Repeat the entries that appear below, exactly as they are given.

(Beginning of Provided material)

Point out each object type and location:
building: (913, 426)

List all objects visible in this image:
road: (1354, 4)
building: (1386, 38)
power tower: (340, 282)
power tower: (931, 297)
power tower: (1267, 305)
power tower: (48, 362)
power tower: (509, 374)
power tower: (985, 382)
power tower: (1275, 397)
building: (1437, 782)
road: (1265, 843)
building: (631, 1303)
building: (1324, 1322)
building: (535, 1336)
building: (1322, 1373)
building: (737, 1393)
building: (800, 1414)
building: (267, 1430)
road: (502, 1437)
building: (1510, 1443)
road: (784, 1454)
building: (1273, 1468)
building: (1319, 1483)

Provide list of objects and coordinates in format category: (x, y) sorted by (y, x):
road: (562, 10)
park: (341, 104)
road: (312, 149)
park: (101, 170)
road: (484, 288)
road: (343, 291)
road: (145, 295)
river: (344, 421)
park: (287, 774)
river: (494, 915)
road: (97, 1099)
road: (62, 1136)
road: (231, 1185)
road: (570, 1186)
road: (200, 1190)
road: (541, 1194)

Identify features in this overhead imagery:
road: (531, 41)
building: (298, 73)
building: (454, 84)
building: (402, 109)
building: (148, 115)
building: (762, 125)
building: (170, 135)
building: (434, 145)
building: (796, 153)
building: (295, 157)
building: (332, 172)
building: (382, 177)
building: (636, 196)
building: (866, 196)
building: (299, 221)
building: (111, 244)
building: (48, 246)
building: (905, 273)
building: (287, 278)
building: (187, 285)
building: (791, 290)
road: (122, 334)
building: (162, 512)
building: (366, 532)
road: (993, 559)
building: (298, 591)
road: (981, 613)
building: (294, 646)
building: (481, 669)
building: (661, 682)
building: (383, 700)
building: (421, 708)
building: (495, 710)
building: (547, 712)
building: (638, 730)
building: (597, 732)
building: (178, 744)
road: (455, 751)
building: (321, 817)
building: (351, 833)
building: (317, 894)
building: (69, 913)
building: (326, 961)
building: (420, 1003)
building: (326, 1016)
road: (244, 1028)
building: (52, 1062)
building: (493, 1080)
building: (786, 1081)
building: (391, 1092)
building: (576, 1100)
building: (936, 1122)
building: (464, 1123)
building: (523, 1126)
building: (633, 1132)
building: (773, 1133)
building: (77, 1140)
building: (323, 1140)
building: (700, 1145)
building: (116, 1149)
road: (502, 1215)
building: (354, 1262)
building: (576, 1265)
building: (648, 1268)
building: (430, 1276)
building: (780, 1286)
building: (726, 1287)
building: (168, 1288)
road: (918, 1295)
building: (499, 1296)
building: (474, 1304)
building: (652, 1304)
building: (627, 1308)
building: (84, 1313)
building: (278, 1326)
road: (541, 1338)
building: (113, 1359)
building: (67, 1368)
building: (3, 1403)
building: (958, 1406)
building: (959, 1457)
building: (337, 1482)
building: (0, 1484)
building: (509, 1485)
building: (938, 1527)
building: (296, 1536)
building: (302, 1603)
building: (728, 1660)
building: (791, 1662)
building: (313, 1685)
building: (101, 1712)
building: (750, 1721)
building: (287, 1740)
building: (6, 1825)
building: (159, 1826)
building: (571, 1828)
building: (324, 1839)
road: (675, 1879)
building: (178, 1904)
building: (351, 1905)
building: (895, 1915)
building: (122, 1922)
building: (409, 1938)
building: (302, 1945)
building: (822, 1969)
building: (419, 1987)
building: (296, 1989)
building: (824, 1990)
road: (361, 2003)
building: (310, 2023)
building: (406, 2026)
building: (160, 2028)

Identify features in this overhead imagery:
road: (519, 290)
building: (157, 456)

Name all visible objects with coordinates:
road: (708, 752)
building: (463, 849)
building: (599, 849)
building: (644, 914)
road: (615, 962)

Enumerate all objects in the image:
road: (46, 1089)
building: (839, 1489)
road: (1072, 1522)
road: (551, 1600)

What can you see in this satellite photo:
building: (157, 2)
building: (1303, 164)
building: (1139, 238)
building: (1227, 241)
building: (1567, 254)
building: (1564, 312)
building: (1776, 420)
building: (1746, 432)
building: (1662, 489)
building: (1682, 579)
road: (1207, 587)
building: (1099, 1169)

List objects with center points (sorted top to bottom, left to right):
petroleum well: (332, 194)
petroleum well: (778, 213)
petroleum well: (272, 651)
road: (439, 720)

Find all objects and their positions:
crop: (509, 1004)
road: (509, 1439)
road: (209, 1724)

(End of Provided material)

### Exercise result:
Point out each object type and location:
building: (913, 426)

List all objects visible in this image:
road: (1354, 4)
building: (1386, 38)
power tower: (340, 282)
power tower: (931, 297)
power tower: (1267, 305)
power tower: (48, 362)
power tower: (509, 374)
power tower: (985, 382)
power tower: (1275, 397)
building: (1437, 782)
road: (1265, 843)
building: (631, 1303)
building: (1324, 1322)
building: (535, 1336)
building: (1322, 1373)
building: (737, 1393)
building: (800, 1414)
building: (267, 1430)
road: (502, 1437)
building: (1510, 1443)
road: (784, 1454)
building: (1273, 1468)
building: (1319, 1483)

Provide list of objects and coordinates in format category: (x, y) sorted by (y, x):
road: (562, 10)
park: (341, 104)
road: (312, 149)
park: (101, 170)
road: (484, 288)
road: (343, 291)
road: (145, 295)
river: (344, 421)
park: (287, 774)
river: (494, 915)
road: (97, 1099)
road: (62, 1136)
road: (231, 1185)
road: (570, 1186)
road: (200, 1190)
road: (541, 1194)

Identify features in this overhead imagery:
road: (531, 41)
building: (298, 73)
building: (454, 84)
building: (402, 109)
building: (148, 115)
building: (762, 125)
building: (170, 135)
building: (434, 145)
building: (796, 153)
building: (295, 157)
building: (332, 172)
building: (382, 177)
building: (636, 196)
building: (866, 196)
building: (299, 221)
building: (111, 244)
building: (48, 246)
building: (905, 273)
building: (287, 278)
building: (187, 285)
building: (791, 290)
road: (122, 334)
building: (162, 512)
building: (366, 532)
road: (993, 559)
building: (298, 591)
road: (981, 613)
building: (294, 646)
building: (481, 669)
building: (661, 682)
building: (383, 700)
building: (421, 708)
building: (495, 710)
building: (547, 712)
building: (638, 730)
building: (597, 732)
building: (178, 744)
road: (455, 751)
building: (321, 817)
building: (351, 833)
building: (317, 894)
building: (69, 913)
building: (326, 961)
building: (420, 1003)
building: (326, 1016)
road: (244, 1028)
building: (52, 1062)
building: (493, 1080)
building: (786, 1081)
building: (391, 1092)
building: (576, 1100)
building: (936, 1122)
building: (464, 1123)
building: (523, 1126)
building: (633, 1132)
building: (773, 1133)
building: (77, 1140)
building: (323, 1140)
building: (700, 1145)
building: (116, 1149)
road: (502, 1215)
building: (354, 1262)
building: (576, 1265)
building: (648, 1268)
building: (430, 1276)
building: (780, 1286)
building: (726, 1287)
building: (168, 1288)
road: (918, 1295)
building: (499, 1296)
building: (474, 1304)
building: (652, 1304)
building: (627, 1308)
building: (84, 1313)
building: (278, 1326)
road: (541, 1338)
building: (113, 1359)
building: (67, 1368)
building: (3, 1403)
building: (958, 1406)
building: (959, 1457)
building: (337, 1482)
building: (0, 1484)
building: (509, 1485)
building: (938, 1527)
building: (296, 1536)
building: (302, 1603)
building: (728, 1660)
building: (791, 1662)
building: (313, 1685)
building: (101, 1712)
building: (750, 1721)
building: (287, 1740)
building: (6, 1825)
building: (159, 1826)
building: (571, 1828)
building: (324, 1839)
road: (675, 1879)
building: (178, 1904)
building: (351, 1905)
building: (895, 1915)
building: (122, 1922)
building: (409, 1938)
building: (302, 1945)
building: (822, 1969)
building: (419, 1987)
building: (296, 1989)
building: (824, 1990)
road: (361, 2003)
building: (310, 2023)
building: (406, 2026)
building: (160, 2028)

Identify features in this overhead imagery:
road: (519, 290)
building: (157, 456)

Name all visible objects with coordinates:
road: (708, 752)
building: (463, 849)
building: (599, 849)
building: (644, 914)
road: (615, 962)

Enumerate all objects in the image:
road: (46, 1089)
building: (839, 1489)
road: (1072, 1522)
road: (551, 1600)

What can you see in this satellite photo:
building: (157, 2)
building: (1303, 164)
building: (1139, 238)
building: (1227, 241)
building: (1567, 254)
building: (1564, 312)
building: (1776, 420)
building: (1746, 432)
building: (1662, 489)
building: (1682, 579)
road: (1207, 587)
building: (1099, 1169)

List objects with center points (sorted top to bottom, left to right):
petroleum well: (332, 194)
petroleum well: (778, 213)
petroleum well: (272, 651)
road: (439, 720)

Find all objects and their positions:
crop: (509, 1004)
road: (509, 1439)
road: (209, 1724)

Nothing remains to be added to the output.